**THE PROBLEM**
Taking the line containing "pink mouse: 4 -> 3" as the first and the last line of the entries as the end, reproduce every line between them exactly, including both.

**ENTRIES SUPPLIED**
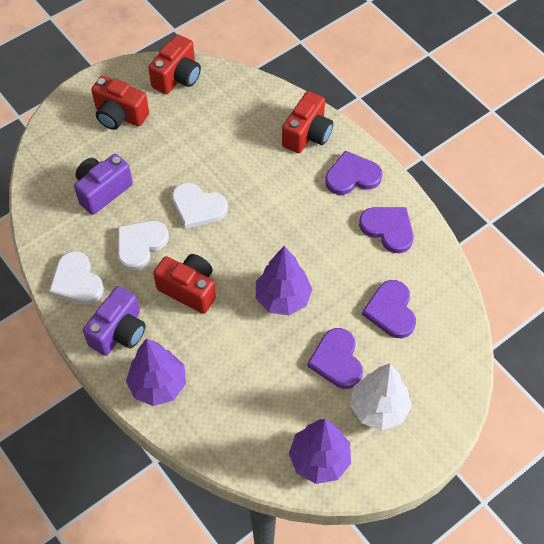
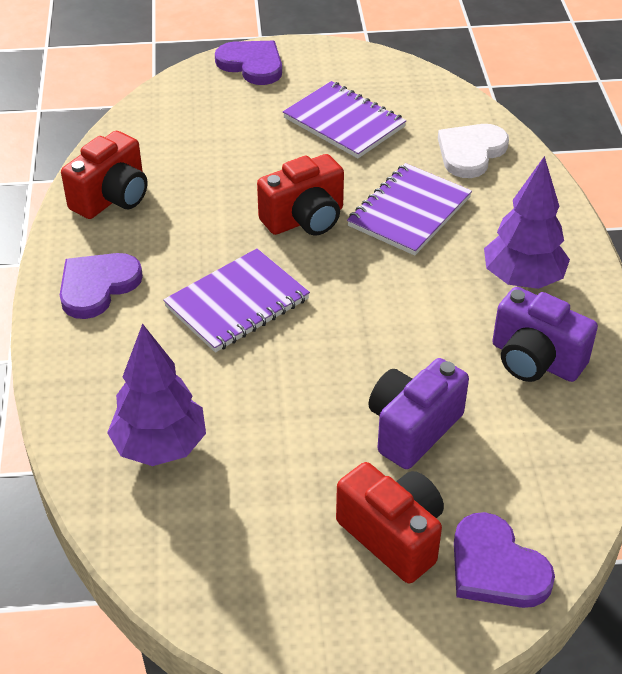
purple heart: 4 -> 3
purple notebook: 0 -> 3
purple tree: 3 -> 2
red camera: 4 -> 3
white heart: 3 -> 1
white tree: 1 -> 0

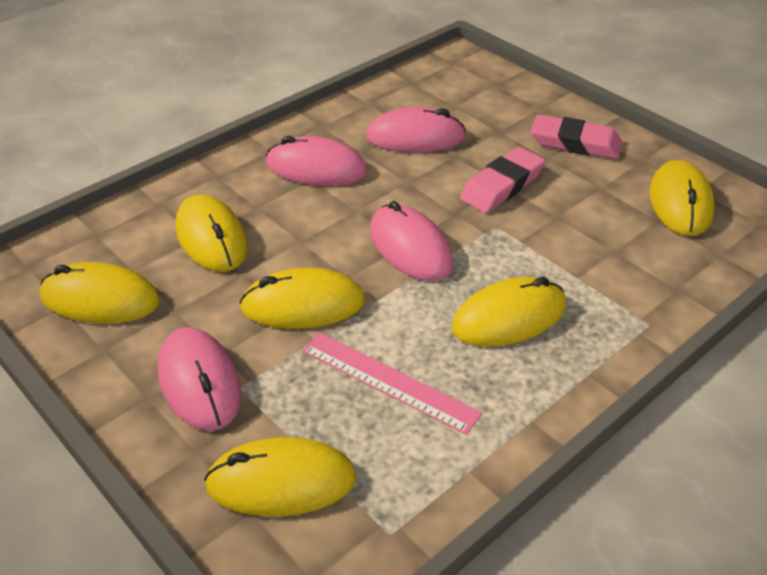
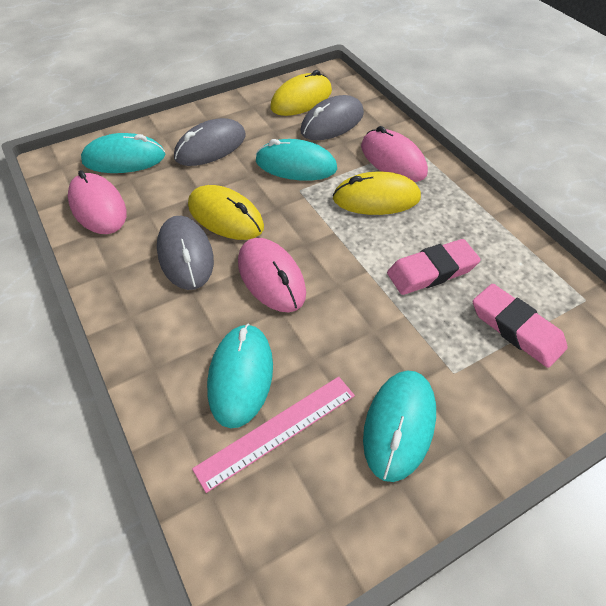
grey mouse: 0 -> 3
pink mouse: 4 -> 3
turquoise mouse: 0 -> 4
yellow mouse: 6 -> 3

**ANSWER BOX**
pink mouse: 4 -> 3
turquoise mouse: 0 -> 4
yellow mouse: 6 -> 3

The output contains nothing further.